#### ZIEL:
Ermitteln Sie bitte, in wie vielen Zeilen der Einträge unten die Zeichenfolge „kern“ vorkommt, wobei Groß- und Kleinschreibung zählt. Geben Sie nur die Zahl an.

━━ DATENSATZINHALT

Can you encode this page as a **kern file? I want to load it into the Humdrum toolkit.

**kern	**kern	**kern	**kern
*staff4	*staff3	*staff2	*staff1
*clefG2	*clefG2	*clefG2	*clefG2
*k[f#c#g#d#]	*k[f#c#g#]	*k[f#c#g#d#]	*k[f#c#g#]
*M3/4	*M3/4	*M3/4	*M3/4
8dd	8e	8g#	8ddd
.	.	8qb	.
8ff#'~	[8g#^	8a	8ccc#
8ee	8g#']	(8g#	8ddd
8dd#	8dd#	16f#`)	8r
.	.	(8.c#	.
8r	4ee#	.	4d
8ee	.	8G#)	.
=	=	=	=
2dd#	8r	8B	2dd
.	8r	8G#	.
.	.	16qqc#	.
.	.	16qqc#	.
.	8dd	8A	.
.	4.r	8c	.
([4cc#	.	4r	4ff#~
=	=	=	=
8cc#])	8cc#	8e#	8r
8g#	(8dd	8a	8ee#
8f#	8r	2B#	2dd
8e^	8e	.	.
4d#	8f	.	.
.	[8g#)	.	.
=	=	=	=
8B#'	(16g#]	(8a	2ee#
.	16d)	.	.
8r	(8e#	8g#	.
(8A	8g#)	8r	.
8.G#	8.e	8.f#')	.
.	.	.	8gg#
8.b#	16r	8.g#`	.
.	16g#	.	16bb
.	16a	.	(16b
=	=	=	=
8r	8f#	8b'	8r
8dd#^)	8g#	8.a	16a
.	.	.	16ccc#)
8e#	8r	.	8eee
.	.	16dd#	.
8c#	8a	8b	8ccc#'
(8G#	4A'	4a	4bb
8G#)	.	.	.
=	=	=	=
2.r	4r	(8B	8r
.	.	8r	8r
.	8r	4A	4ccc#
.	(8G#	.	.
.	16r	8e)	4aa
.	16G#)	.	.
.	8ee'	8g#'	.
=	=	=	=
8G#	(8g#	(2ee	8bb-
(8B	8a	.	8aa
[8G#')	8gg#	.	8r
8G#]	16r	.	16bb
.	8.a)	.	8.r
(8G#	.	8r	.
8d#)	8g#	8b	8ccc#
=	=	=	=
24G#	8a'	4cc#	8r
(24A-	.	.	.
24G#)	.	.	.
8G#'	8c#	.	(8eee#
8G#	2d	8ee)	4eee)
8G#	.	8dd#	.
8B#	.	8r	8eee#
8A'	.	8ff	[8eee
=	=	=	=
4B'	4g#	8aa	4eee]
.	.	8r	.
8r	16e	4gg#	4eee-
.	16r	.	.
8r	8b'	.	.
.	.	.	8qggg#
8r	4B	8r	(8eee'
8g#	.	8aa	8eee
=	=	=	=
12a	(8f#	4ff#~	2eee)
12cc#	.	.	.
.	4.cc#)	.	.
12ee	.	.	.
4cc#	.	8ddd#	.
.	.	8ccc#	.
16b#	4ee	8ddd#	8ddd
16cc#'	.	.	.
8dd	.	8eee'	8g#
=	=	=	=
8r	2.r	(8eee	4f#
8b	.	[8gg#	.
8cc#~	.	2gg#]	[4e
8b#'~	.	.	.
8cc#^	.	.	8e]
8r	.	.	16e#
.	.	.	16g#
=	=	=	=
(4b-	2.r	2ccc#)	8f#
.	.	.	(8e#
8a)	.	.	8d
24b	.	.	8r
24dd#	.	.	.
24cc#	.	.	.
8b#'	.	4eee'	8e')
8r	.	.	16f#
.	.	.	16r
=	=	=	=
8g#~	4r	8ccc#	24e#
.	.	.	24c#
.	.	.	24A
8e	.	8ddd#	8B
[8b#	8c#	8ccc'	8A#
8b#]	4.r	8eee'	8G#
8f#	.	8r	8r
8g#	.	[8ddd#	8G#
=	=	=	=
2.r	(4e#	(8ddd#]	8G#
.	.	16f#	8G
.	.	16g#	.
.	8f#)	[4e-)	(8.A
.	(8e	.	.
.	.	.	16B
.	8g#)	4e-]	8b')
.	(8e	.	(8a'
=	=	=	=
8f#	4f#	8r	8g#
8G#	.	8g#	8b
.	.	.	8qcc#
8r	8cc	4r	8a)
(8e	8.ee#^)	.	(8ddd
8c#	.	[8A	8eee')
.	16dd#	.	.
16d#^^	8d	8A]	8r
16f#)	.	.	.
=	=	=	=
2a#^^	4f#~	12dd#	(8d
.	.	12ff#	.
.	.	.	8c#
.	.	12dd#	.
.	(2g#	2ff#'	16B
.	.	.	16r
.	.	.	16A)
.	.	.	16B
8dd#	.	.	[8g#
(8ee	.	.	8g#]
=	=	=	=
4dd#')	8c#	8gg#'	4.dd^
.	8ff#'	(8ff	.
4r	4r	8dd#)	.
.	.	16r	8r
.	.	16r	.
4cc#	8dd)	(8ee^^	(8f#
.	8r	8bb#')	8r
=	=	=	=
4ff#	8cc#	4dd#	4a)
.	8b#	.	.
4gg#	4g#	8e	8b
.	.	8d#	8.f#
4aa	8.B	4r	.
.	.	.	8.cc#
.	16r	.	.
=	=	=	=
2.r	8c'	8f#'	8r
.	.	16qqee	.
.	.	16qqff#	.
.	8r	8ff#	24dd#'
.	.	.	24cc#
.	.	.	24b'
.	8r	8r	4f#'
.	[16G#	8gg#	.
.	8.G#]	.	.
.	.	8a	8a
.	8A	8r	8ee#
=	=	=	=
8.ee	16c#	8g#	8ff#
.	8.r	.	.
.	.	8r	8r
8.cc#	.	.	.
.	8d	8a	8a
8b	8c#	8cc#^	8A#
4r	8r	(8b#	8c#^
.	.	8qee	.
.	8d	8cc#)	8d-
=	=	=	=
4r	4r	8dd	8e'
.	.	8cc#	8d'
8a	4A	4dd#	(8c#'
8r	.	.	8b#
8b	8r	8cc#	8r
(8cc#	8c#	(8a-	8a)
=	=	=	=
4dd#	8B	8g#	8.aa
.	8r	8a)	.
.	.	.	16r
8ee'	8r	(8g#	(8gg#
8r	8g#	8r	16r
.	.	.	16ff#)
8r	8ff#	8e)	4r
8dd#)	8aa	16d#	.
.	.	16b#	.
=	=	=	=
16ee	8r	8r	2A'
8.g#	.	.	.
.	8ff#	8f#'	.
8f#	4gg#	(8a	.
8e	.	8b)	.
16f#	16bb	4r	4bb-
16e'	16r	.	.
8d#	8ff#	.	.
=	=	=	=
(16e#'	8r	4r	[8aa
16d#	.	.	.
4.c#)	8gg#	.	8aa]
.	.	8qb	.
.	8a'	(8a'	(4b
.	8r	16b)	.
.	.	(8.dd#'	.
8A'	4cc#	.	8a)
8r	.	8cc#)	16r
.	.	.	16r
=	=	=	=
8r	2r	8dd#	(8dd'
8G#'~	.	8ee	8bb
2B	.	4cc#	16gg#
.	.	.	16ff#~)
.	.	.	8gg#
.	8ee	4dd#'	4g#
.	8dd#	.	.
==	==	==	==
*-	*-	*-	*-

━━━━

#### ERGEBNIS:
2